TASK INPUTS
┌──
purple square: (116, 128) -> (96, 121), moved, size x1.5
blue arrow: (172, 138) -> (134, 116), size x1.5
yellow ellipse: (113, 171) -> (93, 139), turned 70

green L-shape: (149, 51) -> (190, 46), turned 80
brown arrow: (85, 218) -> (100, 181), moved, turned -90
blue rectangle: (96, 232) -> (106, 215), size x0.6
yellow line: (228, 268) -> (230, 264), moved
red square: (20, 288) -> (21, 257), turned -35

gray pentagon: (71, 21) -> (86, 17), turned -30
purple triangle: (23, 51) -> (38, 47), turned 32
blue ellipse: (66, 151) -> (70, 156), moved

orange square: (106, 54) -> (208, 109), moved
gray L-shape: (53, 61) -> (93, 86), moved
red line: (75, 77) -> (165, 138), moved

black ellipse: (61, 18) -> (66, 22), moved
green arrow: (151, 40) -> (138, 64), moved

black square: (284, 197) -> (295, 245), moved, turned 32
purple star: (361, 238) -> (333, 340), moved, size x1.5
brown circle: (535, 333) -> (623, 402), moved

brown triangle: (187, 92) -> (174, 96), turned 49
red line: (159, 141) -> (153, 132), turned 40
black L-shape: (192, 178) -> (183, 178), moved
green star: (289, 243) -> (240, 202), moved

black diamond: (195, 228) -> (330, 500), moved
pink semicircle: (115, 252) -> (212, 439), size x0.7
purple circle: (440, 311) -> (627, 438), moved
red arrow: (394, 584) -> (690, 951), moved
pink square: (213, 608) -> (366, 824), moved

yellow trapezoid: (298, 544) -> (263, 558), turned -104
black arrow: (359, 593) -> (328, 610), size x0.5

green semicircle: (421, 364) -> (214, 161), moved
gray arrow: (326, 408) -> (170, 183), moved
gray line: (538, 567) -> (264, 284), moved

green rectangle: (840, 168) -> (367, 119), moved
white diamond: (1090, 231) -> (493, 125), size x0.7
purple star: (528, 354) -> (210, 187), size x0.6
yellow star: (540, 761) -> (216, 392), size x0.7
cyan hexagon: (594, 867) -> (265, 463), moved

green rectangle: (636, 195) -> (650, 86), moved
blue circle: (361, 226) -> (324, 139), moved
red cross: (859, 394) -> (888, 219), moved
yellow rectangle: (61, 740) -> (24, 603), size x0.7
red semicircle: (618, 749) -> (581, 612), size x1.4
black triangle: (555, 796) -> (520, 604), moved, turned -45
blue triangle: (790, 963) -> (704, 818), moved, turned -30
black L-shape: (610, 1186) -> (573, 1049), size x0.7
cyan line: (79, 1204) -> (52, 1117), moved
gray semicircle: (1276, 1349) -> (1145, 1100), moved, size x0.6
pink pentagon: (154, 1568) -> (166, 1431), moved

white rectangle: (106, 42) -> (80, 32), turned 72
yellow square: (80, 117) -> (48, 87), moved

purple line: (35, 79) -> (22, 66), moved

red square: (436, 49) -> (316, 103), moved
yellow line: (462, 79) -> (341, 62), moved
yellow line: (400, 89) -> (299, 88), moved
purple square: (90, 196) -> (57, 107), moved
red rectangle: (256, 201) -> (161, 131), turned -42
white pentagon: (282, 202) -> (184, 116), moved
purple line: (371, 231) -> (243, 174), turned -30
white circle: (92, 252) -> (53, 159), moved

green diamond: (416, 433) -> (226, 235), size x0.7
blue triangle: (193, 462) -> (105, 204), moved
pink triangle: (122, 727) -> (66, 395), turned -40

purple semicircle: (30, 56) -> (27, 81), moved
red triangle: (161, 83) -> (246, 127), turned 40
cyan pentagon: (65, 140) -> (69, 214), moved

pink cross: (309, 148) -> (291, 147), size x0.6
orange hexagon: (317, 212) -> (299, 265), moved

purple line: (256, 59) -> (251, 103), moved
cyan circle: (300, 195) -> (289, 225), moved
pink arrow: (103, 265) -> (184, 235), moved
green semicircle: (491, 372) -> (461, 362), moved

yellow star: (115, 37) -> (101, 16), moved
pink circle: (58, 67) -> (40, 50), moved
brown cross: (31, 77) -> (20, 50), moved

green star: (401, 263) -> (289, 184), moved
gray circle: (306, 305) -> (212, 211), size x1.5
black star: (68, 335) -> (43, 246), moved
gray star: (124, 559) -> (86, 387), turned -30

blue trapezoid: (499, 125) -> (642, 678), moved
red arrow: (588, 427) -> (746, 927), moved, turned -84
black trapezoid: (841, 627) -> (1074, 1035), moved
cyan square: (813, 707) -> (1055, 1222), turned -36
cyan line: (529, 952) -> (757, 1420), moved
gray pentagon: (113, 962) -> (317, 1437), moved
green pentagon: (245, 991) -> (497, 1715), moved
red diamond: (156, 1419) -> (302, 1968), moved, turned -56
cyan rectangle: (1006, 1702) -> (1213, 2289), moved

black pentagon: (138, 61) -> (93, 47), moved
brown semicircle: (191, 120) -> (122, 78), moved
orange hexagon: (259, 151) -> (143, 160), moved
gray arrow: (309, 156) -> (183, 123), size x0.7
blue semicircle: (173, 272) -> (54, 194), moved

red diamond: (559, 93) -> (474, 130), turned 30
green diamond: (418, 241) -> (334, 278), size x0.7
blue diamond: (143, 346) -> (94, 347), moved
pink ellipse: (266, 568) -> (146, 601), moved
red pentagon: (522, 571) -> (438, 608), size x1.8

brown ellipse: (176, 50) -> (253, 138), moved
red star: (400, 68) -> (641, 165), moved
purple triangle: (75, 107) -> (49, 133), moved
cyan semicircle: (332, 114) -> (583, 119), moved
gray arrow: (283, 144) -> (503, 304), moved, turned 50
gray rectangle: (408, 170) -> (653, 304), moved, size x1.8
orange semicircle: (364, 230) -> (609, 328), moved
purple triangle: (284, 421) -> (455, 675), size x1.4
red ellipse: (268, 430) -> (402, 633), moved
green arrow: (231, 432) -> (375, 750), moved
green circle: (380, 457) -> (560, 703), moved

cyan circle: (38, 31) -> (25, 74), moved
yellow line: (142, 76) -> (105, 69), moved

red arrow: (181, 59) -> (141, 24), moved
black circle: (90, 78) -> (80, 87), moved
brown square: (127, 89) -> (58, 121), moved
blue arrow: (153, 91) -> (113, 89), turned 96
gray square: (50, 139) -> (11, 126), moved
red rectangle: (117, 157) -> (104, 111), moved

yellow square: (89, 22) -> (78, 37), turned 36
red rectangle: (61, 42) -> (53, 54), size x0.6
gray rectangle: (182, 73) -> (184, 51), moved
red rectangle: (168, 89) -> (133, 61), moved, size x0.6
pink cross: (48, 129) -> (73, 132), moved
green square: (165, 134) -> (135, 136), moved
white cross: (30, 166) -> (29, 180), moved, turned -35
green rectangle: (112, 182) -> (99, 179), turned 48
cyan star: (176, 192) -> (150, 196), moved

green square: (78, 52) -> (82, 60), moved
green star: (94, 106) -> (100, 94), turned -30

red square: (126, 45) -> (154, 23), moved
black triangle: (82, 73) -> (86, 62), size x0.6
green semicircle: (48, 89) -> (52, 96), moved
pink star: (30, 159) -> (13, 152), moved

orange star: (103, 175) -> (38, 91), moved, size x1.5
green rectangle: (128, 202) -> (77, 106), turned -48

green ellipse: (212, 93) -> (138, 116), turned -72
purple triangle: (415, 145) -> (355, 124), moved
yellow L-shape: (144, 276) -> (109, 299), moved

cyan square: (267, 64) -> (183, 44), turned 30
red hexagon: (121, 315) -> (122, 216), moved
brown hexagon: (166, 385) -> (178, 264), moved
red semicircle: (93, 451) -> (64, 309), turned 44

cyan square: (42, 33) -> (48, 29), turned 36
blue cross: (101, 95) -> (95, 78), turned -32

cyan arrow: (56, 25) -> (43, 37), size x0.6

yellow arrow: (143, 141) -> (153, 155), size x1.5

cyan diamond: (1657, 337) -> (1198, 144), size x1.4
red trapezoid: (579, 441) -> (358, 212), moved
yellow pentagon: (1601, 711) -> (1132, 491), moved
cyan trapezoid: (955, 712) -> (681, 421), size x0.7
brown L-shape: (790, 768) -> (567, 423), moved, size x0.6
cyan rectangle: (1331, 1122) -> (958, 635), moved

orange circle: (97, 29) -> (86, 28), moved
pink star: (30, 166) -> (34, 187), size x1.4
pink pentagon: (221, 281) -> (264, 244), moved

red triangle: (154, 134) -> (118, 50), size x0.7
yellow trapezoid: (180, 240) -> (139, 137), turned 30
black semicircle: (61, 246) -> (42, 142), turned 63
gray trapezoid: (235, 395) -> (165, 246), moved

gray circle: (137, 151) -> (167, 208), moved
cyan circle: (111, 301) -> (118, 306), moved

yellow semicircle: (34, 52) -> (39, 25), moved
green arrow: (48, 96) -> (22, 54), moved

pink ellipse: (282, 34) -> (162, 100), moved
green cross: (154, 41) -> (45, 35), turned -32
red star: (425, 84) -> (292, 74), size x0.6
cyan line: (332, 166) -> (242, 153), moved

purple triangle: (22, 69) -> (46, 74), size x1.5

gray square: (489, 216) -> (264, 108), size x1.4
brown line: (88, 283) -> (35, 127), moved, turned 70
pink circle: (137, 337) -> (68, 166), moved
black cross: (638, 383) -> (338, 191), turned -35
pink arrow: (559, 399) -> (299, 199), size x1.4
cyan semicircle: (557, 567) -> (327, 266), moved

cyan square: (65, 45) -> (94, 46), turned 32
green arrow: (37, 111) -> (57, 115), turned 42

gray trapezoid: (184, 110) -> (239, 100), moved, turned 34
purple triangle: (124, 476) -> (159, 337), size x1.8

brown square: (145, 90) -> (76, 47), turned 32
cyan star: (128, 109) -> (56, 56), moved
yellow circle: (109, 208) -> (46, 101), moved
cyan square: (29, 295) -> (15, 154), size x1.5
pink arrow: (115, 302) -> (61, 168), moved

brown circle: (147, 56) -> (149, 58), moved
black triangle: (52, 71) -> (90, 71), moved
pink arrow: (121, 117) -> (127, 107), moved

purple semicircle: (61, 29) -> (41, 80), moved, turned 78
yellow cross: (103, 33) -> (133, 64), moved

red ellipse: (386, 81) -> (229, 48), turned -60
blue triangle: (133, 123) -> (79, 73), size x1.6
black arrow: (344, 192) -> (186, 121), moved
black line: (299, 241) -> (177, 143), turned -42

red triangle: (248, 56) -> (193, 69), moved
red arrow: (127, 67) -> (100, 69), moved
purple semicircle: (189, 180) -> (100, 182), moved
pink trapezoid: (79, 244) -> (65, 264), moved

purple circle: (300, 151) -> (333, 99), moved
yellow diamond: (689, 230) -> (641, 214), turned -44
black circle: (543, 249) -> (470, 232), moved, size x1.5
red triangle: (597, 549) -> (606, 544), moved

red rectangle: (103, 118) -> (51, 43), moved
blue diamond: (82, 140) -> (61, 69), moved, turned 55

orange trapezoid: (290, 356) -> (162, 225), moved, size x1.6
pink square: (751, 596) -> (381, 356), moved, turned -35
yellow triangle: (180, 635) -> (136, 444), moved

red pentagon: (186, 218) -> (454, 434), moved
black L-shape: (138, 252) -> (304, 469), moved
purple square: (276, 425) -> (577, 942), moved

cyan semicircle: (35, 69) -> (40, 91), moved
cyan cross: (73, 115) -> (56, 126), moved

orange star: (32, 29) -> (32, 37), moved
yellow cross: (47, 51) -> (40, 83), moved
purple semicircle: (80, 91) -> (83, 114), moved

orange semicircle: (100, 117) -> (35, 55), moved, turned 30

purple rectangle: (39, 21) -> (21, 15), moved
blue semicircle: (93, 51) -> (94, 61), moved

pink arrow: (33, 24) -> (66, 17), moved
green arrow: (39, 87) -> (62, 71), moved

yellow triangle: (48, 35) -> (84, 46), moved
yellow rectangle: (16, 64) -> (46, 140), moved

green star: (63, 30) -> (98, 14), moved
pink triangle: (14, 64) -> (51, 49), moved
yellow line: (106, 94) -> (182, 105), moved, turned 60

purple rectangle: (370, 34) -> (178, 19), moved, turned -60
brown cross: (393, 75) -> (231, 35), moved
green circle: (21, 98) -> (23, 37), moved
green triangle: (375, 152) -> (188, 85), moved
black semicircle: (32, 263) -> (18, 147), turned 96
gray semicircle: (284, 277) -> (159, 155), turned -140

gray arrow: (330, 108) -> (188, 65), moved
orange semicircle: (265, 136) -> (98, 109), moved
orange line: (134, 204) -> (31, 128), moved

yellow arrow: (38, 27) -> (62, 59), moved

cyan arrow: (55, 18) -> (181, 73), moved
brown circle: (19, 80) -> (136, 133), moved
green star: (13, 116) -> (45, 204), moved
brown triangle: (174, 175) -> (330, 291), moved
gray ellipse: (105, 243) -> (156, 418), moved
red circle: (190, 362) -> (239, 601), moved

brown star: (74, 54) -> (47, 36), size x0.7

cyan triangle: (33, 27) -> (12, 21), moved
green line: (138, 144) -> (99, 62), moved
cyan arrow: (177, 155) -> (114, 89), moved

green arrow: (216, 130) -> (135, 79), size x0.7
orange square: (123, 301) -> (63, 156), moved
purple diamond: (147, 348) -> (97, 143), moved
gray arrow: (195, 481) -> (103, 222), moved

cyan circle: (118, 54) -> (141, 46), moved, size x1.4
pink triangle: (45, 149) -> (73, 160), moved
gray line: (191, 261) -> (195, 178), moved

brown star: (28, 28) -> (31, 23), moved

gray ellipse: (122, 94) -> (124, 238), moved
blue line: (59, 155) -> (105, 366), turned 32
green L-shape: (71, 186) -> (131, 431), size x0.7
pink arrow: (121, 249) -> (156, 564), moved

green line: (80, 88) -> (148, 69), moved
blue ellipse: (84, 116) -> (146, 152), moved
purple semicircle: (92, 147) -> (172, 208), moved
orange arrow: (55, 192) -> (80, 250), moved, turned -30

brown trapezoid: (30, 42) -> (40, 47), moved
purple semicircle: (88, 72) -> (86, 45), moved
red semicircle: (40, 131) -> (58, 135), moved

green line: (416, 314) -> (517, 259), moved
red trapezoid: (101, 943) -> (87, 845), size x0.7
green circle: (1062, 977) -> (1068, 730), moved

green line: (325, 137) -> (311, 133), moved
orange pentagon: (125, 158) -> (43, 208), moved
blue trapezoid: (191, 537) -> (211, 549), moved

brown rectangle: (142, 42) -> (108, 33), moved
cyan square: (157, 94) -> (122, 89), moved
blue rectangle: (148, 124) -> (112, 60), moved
└──
DIRECTIONS
Wherever a line in the data above contains the word "ellipse", copy that line.

RESPONSE
yellow ellipse: (113, 171) -> (93, 139), turned 70
blue ellipse: (66, 151) -> (70, 156), moved
black ellipse: (61, 18) -> (66, 22), moved
pink ellipse: (266, 568) -> (146, 601), moved
brown ellipse: (176, 50) -> (253, 138), moved
red ellipse: (268, 430) -> (402, 633), moved
green ellipse: (212, 93) -> (138, 116), turned -72
pink ellipse: (282, 34) -> (162, 100), moved
red ellipse: (386, 81) -> (229, 48), turned -60
gray ellipse: (105, 243) -> (156, 418), moved
gray ellipse: (122, 94) -> (124, 238), moved
blue ellipse: (84, 116) -> (146, 152), moved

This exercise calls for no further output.